**Task statement**:
Would you please return only the lines from the one with "(grau) [233, 258]" through the last line of the records below, leaving the pictures out?

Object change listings
========================================

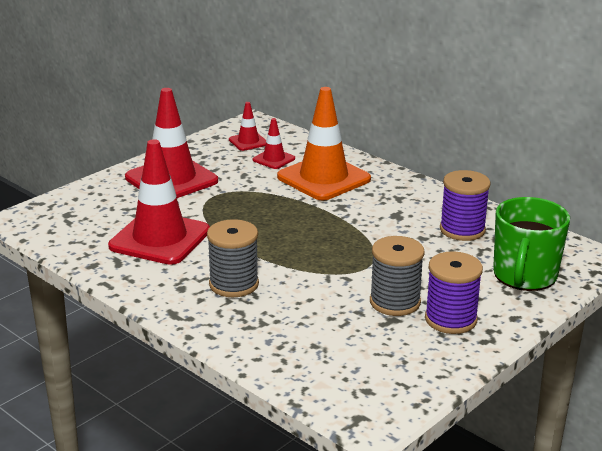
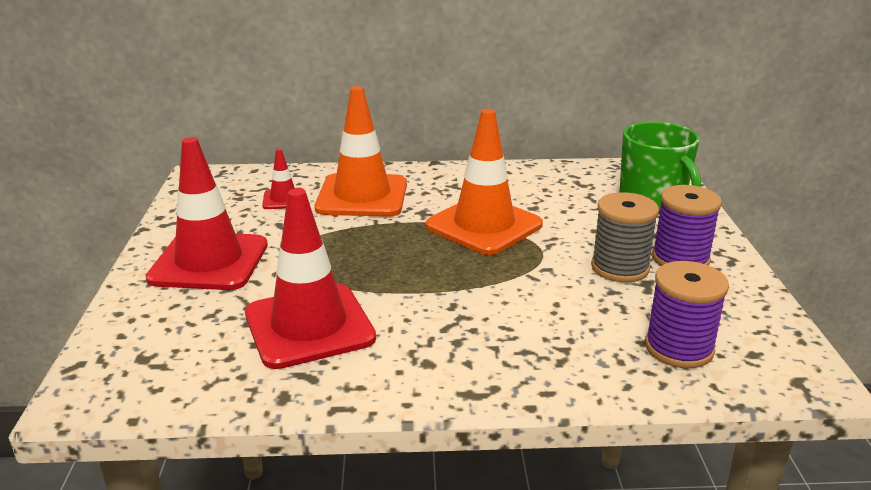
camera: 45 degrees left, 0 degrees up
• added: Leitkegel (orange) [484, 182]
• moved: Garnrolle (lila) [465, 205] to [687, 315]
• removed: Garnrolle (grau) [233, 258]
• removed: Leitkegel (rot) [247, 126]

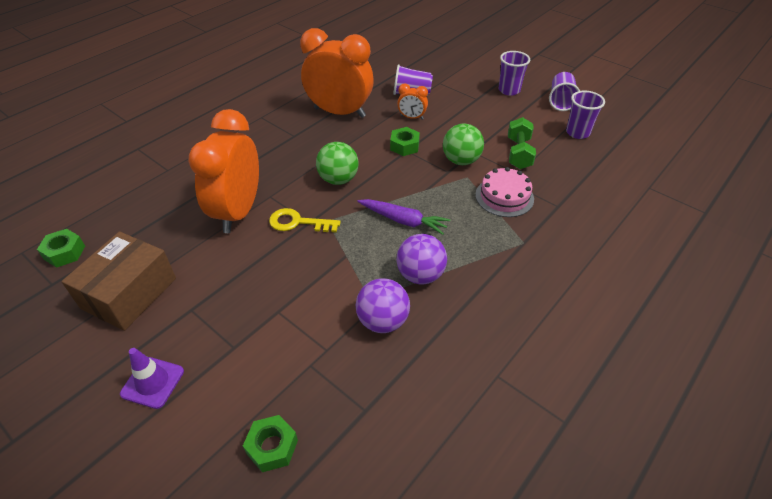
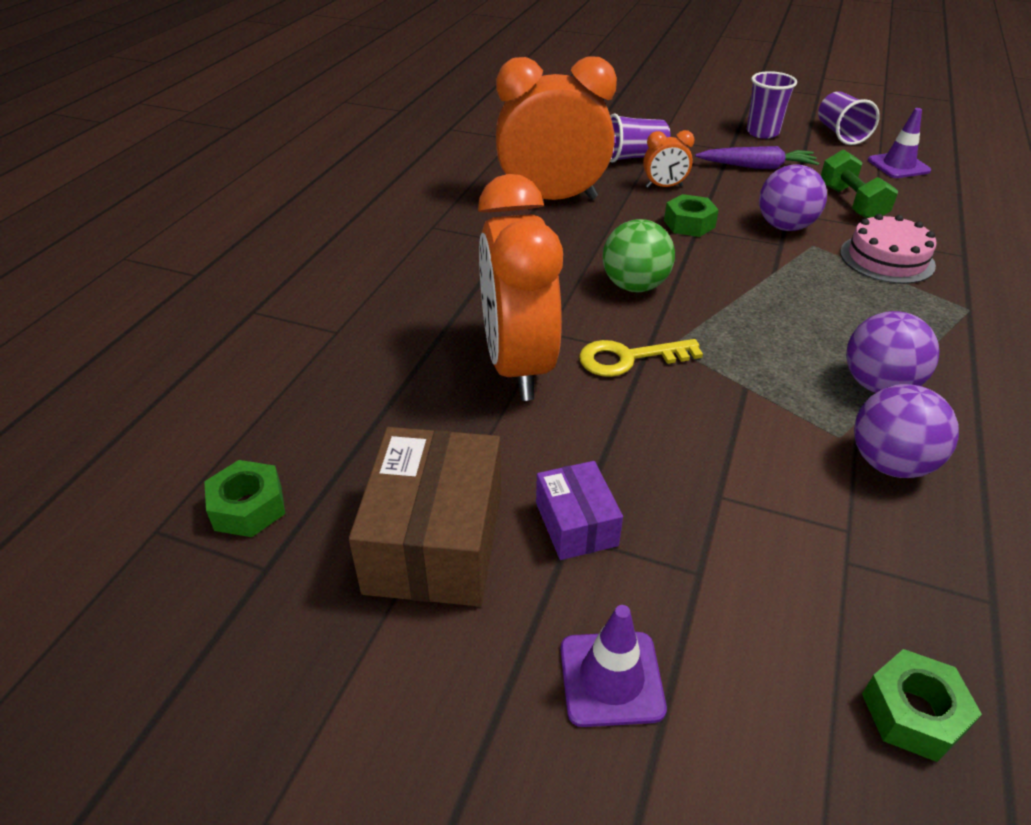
camera: 20 degrees left, 5 degrees down
• added: Schachtel (lila) [579, 510]
• moved: Karotte (lila) [403, 217] to [757, 157]
• recoloured: Ball (grün) [463, 144] to Ball (lila) [793, 197]
• replaced: Becher (lila) [585, 115] to Leitkegel (lila) [899, 143]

========================================

**Task result**:
• removed: Garnrolle (grau) [233, 258]
• removed: Leitkegel (rot) [247, 126]

camera: 20 degrees left, 5 degrees down
• added: Schachtel (lila) [579, 510]
• moved: Karotte (lila) [403, 217] to [757, 157]
• recoloured: Ball (grün) [463, 144] to Ball (lila) [793, 197]
• replaced: Becher (lila) [585, 115] to Leitkegel (lila) [899, 143]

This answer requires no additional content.